Rows of spatial question data
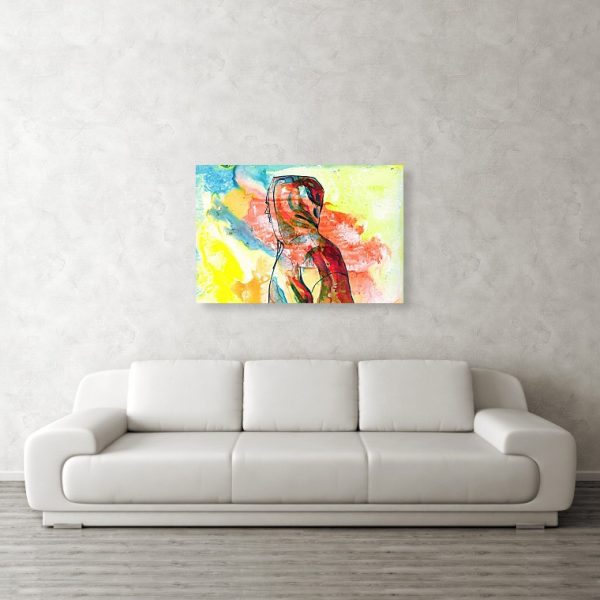
This screenshot has width=600, height=600. Identify the location of artwork. (373, 197).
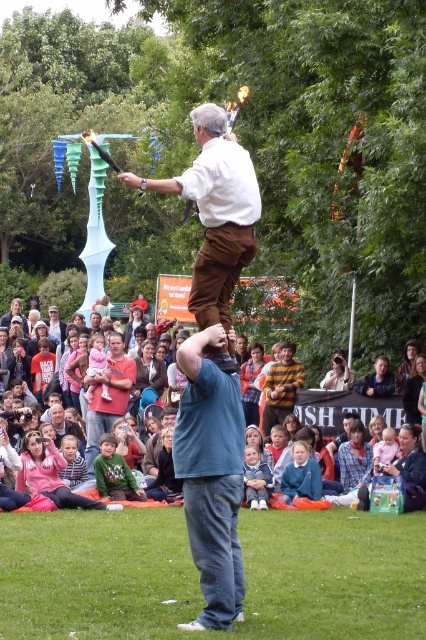
Which is above, light brown hair at center or smooth skin camera at center?

Positioned higher is smooth skin camera at center.

Can you confirm if light brown hair at center is positioned to the right of smooth skin camera at center?

Indeed, light brown hair at center is positioned on the right side of smooth skin camera at center.

Is point (356, 387) positioned before point (330, 381)?

Yes, point (356, 387) is in front of point (330, 381).

Locate an element on the screen. light brown hair at center is located at coordinates (377, 380).

Looking at this image, is matte blue fabric at center to the right of blue denim jeans at center from the viewer's perspective?

Indeed, matte blue fabric at center is positioned on the right side of blue denim jeans at center.

How distant is matte blue fabric at center from blue denim jeans at center?

9.18 meters

What are the coordinates of `matte blue fabric at center` in the screenshot? It's located at (337, 396).

Find the location of a particular element. Image resolution: width=426 pixels, height=640 pixels. matte blue fabric at center is located at coordinates (337, 396).

Is blue cotton t-shirt at center thinner than blue denim jeans at center?

No, blue cotton t-shirt at center is not thinner than blue denim jeans at center.

Can you confirm if blue cotton t-shirt at center is positioned below blue denim jeans at center?

No.

Which is behind, point (178, 355) or point (58, 406)?

Point (58, 406)

This screenshot has height=640, width=426. Identify the location of blue cotton t-shirt at center. (210, 476).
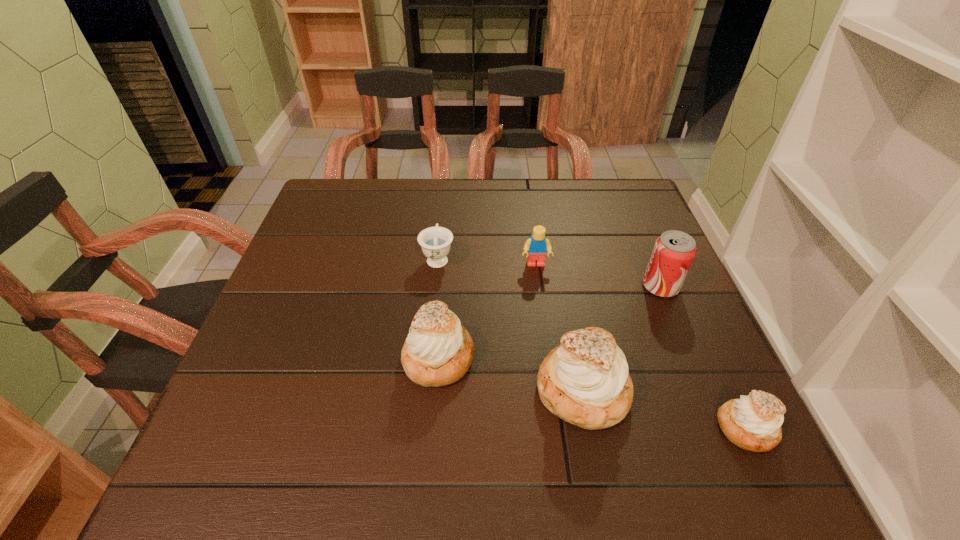
Find the location of `blank space at the right edge of the desktop`. blank space at the right edge of the desktop is located at coordinates (651, 323).

Locate an element on the screen. This screenshot has width=960, height=540. vacant space at the far left corner is located at coordinates (341, 187).

What are the coordinates of `blank area at the far right corner` in the screenshot? It's located at (606, 220).

The image size is (960, 540). I want to click on vacant area at the near right corner of the desktop, so click(x=676, y=401).

Find the location of a particular element. free space between the soda can and the Lego is located at coordinates (598, 275).

Identify the location of vacant space in between the third farthest object and the teacup. (549, 272).

The height and width of the screenshot is (540, 960). Find the location of `vacant space that is in between the leftmost pastry and the second pastry from left to right`. vacant space that is in between the leftmost pastry and the second pastry from left to right is located at coordinates (511, 374).

The image size is (960, 540). Identify the location of free point between the second tallest pastry and the Lego. (487, 311).

This screenshot has height=540, width=960. Identify the location of vacant point located between the teacup and the second pastry from right to left. (510, 324).

Find the location of a particular element. free space between the teacup and the second pastry from left to right is located at coordinates (510, 324).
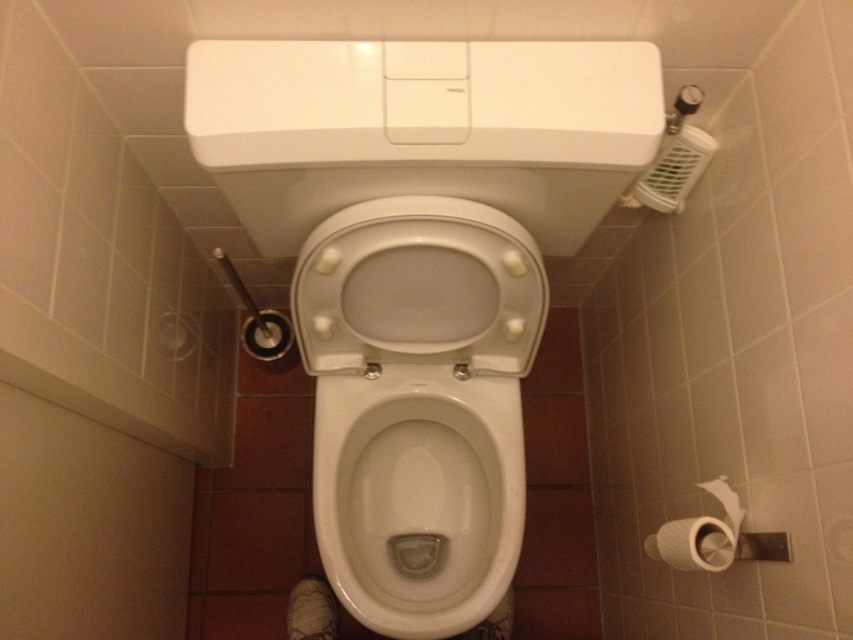
You are a cleaning robot with a width of 14 inches. You need to move from the white glossy toilet bowl at center to the white matte toilet paper at lower right. Can you fit through the space between them?

The distance between the white glossy toilet bowl at center and the white matte toilet paper at lower right is 14.15 inches. Since the robot is 14 inches wide, it can fit through the space as there is enough clearance.

You are a home inspector checking the bathroom layout. You need to ensure that the white glossy toilet bowl at center is positioned higher than the white matte toilet paper at lower right for accessibility. Based on the scene description, does the current arrangement meet this requirement?

Yes, the white glossy toilet bowl at center is taller than the white matte toilet paper at lower right, so the arrangement meets the accessibility requirement.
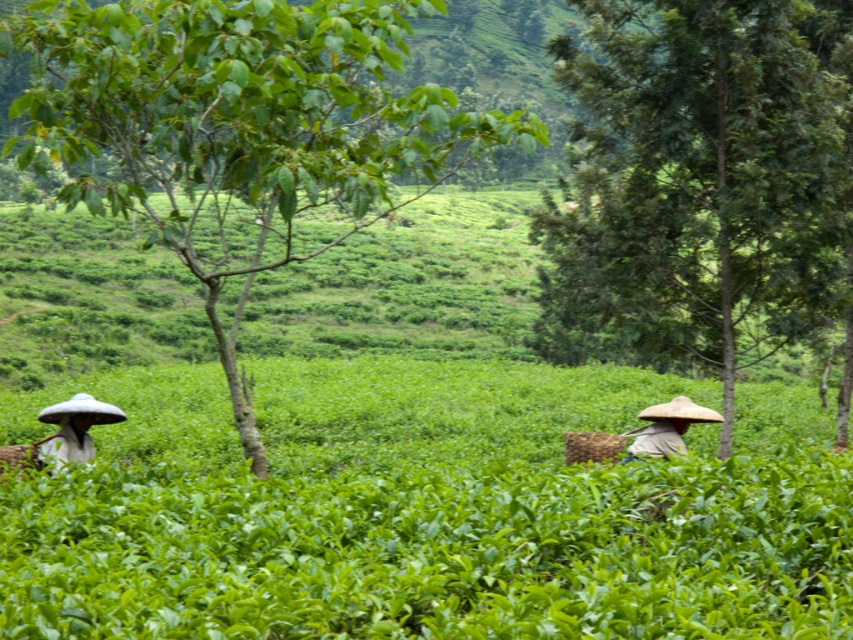
Question: Which point is farther to the camera?

Choices:
 (A) (685, 426)
 (B) (206, 291)
 (C) (115, 420)
 (D) (817, 93)

Answer: (B)

Question: Does matte white hat at left appear over light brown straw hat at right?

Choices:
 (A) no
 (B) yes

Answer: (B)

Question: Can you confirm if matte white hat at left is bigger than light brown straw hat at right?

Choices:
 (A) no
 (B) yes

Answer: (A)

Question: Can you confirm if matte white hat at left is thinner than light brown straw hat at right?

Choices:
 (A) yes
 (B) no

Answer: (A)

Question: Which of the following is the closest to the observer?

Choices:
 (A) green leafy tree at left
 (B) matte white hat at left
 (C) green leafy tree at right

Answer: (A)

Question: Which point is farther from the camera taking this photo?

Choices:
 (A) (688, 408)
 (B) (202, 19)

Answer: (A)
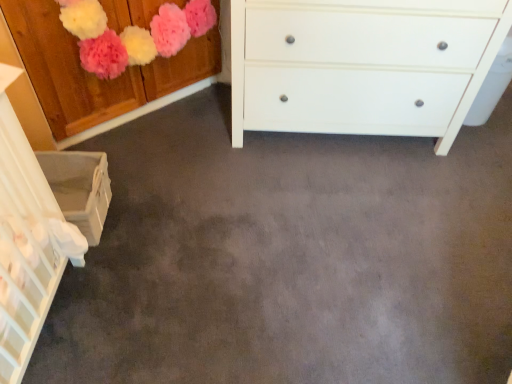
Question: From a real-world perspective, is white matte chest of drawers at center physically above white woven basket at lower left, the 1th cabinetry ordered from the bottom?

Choices:
 (A) no
 (B) yes

Answer: (B)

Question: Can you confirm if white matte chest of drawers at center is bigger than white woven basket at lower left, the 1th cabinetry ordered from the bottom?

Choices:
 (A) no
 (B) yes

Answer: (B)

Question: From the image's perspective, is white matte chest of drawers at center below white woven basket at lower left, the 1th cabinetry ordered from the bottom?

Choices:
 (A) yes
 (B) no

Answer: (B)

Question: Is white matte chest of drawers at center further to camera compared to white woven basket at lower left, which is the 2th cabinetry from top to bottom?

Choices:
 (A) yes
 (B) no

Answer: (A)

Question: Is white woven basket at lower left, which is the 2th cabinetry from top to bottom, at the back of white matte chest of drawers at center?

Choices:
 (A) no
 (B) yes

Answer: (A)

Question: Considering the relative sizes of white matte chest of drawers at center and white woven basket at lower left, the 1th cabinetry ordered from the bottom, in the image provided, is white matte chest of drawers at center wider than white woven basket at lower left, the 1th cabinetry ordered from the bottom,?

Choices:
 (A) yes
 (B) no

Answer: (A)

Question: Is white matte chest of drawers at center wider than wooden cabinet at upper left, the 1th cabinetry positioned from the top?

Choices:
 (A) yes
 (B) no

Answer: (A)

Question: From a real-world perspective, is white matte chest of drawers at center on wooden cabinet at upper left, the second cabinetry in the bottom-to-top sequence?

Choices:
 (A) no
 (B) yes

Answer: (A)

Question: Is white matte chest of drawers at center positioned beyond the bounds of wooden cabinet at upper left, the second cabinetry in the bottom-to-top sequence?

Choices:
 (A) yes
 (B) no

Answer: (A)

Question: Would you say white matte chest of drawers at center contains wooden cabinet at upper left, the 1th cabinetry positioned from the top?

Choices:
 (A) no
 (B) yes

Answer: (A)

Question: Is white matte chest of drawers at center facing towards wooden cabinet at upper left, the 1th cabinetry positioned from the top?

Choices:
 (A) yes
 (B) no

Answer: (B)

Question: Considering the relative positions of white matte chest of drawers at center and wooden cabinet at upper left, the second cabinetry in the bottom-to-top sequence, in the image provided, is white matte chest of drawers at center to the right of wooden cabinet at upper left, the second cabinetry in the bottom-to-top sequence, from the viewer's perspective?

Choices:
 (A) no
 (B) yes

Answer: (B)

Question: Is wooden cabinet at upper left, the 1th cabinetry positioned from the top, thinner than white woven basket at lower left, the 1th cabinetry ordered from the bottom?

Choices:
 (A) no
 (B) yes

Answer: (B)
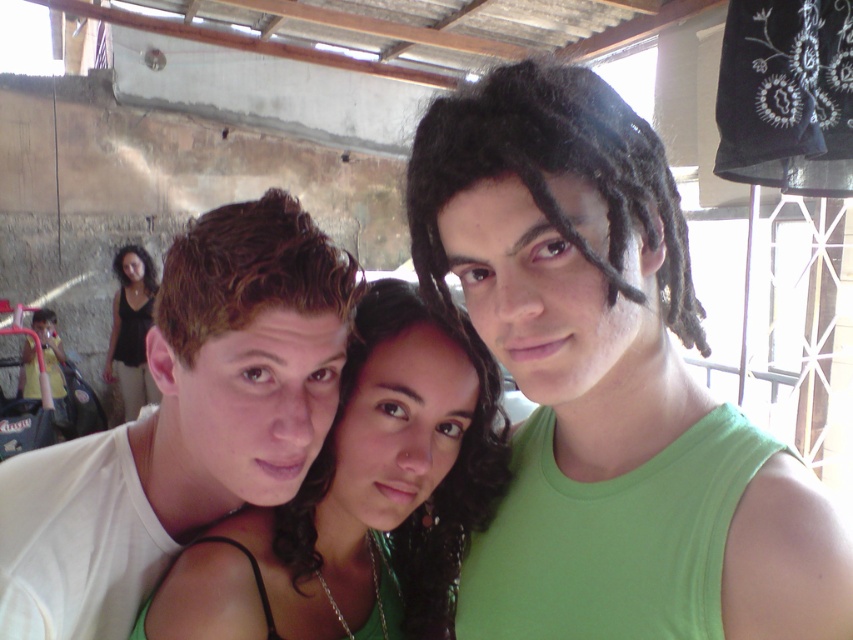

REQUIREMENTS: Count the lines in the listing above that contain the string "higher". Reply with the number alone.

ANSWER FOR THIS EXERCISE: 2